Region labeling records
────────────────────────────────────────

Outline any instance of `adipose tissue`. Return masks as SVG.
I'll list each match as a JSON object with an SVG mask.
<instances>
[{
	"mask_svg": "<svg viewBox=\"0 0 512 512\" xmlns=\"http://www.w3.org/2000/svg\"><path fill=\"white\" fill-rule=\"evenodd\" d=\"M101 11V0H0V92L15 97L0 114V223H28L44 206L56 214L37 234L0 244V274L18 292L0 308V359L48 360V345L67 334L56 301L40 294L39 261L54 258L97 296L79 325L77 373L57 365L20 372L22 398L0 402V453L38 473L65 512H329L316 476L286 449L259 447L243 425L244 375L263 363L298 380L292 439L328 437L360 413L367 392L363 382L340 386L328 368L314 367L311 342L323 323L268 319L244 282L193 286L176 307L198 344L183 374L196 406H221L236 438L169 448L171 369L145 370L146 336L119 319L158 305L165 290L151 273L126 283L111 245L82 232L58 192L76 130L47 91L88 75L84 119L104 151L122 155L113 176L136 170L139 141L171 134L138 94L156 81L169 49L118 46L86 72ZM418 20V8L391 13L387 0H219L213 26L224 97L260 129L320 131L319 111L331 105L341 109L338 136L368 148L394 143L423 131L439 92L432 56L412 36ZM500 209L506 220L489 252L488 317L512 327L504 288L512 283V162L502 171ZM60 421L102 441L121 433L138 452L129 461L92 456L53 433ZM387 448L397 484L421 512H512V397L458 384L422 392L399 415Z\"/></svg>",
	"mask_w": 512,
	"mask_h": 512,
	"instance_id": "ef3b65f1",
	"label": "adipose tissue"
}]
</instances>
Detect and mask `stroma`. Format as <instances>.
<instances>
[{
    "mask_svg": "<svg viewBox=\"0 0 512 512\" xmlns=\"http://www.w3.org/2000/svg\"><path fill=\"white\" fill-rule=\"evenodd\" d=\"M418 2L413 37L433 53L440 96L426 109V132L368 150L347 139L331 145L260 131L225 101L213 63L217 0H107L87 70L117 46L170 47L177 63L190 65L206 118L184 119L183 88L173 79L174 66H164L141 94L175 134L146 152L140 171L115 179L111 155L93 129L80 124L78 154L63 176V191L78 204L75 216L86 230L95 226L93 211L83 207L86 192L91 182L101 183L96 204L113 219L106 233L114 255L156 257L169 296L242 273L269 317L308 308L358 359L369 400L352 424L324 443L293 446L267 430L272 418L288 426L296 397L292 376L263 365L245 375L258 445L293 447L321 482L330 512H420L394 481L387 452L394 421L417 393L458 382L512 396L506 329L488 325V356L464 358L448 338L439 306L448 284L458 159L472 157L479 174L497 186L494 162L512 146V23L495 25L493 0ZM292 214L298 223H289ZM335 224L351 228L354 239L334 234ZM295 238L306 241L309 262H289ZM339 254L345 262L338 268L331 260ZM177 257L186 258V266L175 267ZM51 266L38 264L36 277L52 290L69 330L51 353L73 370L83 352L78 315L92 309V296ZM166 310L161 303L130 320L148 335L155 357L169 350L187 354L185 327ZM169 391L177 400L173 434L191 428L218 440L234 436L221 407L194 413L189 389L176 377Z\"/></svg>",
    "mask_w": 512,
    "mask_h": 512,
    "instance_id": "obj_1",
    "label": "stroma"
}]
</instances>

────────────────────────────────────────

* [Task objective]
Copy down the whole of the data above, matching it exactly.

* [Full answer]
Outline any instance of `adipose tissue`. Return masks as SVG.
I'll list each match as a JSON object with an SVG mask.
<instances>
[{
	"mask_svg": "<svg viewBox=\"0 0 512 512\" xmlns=\"http://www.w3.org/2000/svg\"><path fill=\"white\" fill-rule=\"evenodd\" d=\"M101 11V0H0V92L15 97L0 114V223H28L44 206L56 214L37 234L0 244V274L18 292L0 308V359L48 360V345L67 334L56 301L40 294L39 261L54 258L97 296L79 325L77 373L57 365L20 372L22 398L0 402V453L38 473L65 512H329L316 476L286 449L259 447L243 425L244 375L263 363L298 380L292 439L328 437L360 413L367 392L363 382L340 386L328 368L314 367L311 342L323 323L268 319L244 282L193 286L176 307L198 344L183 374L196 406H221L236 438L169 448L171 369L145 370L146 336L119 319L158 305L165 290L151 273L126 283L111 245L82 232L58 192L76 130L47 91L88 75L84 119L104 151L122 155L113 176L136 170L139 141L171 134L138 94L156 81L169 49L118 46L86 72ZM418 20V8L391 13L387 0H219L213 26L224 97L260 129L320 131L319 111L331 105L341 109L338 136L368 148L394 143L423 131L439 92L432 56L412 36ZM500 209L506 220L489 252L488 317L512 327L504 288L512 283V162L502 171ZM60 421L102 441L121 433L138 452L129 461L92 456L53 433ZM387 448L397 484L421 512H512V397L458 384L422 392L399 415Z\"/></svg>",
	"mask_w": 512,
	"mask_h": 512,
	"instance_id": "ef3b65f1",
	"label": "adipose tissue"
}]
</instances>
Detect and mask `stroma`. Format as <instances>.
<instances>
[{
    "mask_svg": "<svg viewBox=\"0 0 512 512\" xmlns=\"http://www.w3.org/2000/svg\"><path fill=\"white\" fill-rule=\"evenodd\" d=\"M418 2L413 37L433 53L440 96L426 109V132L368 150L347 139L331 145L260 131L225 101L213 63L217 0H107L87 70L117 46L170 47L177 63L190 65L206 118L184 119L183 88L173 79L174 66H164L141 94L175 134L146 152L140 171L115 179L111 155L93 129L80 124L78 154L63 176V191L78 204L75 216L86 230L95 226L93 211L83 207L86 192L91 182L101 183L96 204L113 219L106 233L114 255L156 257L169 296L242 273L269 317L308 308L358 359L369 400L352 424L324 443L293 446L267 430L272 418L288 426L296 397L292 376L263 365L245 375L258 445L293 447L321 482L330 512H420L394 481L387 452L394 421L417 393L458 382L512 396L506 329L488 325V356L464 358L448 338L439 306L448 284L458 159L472 157L479 174L497 186L494 162L512 146V23L495 25L493 0ZM292 214L298 223H289ZM335 224L351 228L354 239L334 234ZM295 238L306 241L309 262H289ZM339 254L345 262L338 268L331 260ZM177 257L186 258V266L175 267ZM51 266L38 264L36 277L52 290L69 330L51 353L73 370L83 352L78 315L92 309V296ZM166 310L161 303L130 320L148 335L155 357L169 350L187 354L185 327ZM169 391L177 400L173 434L191 428L218 440L234 436L221 407L194 413L189 389L176 377Z\"/></svg>",
    "mask_w": 512,
    "mask_h": 512,
    "instance_id": "obj_1",
    "label": "stroma"
}]
</instances>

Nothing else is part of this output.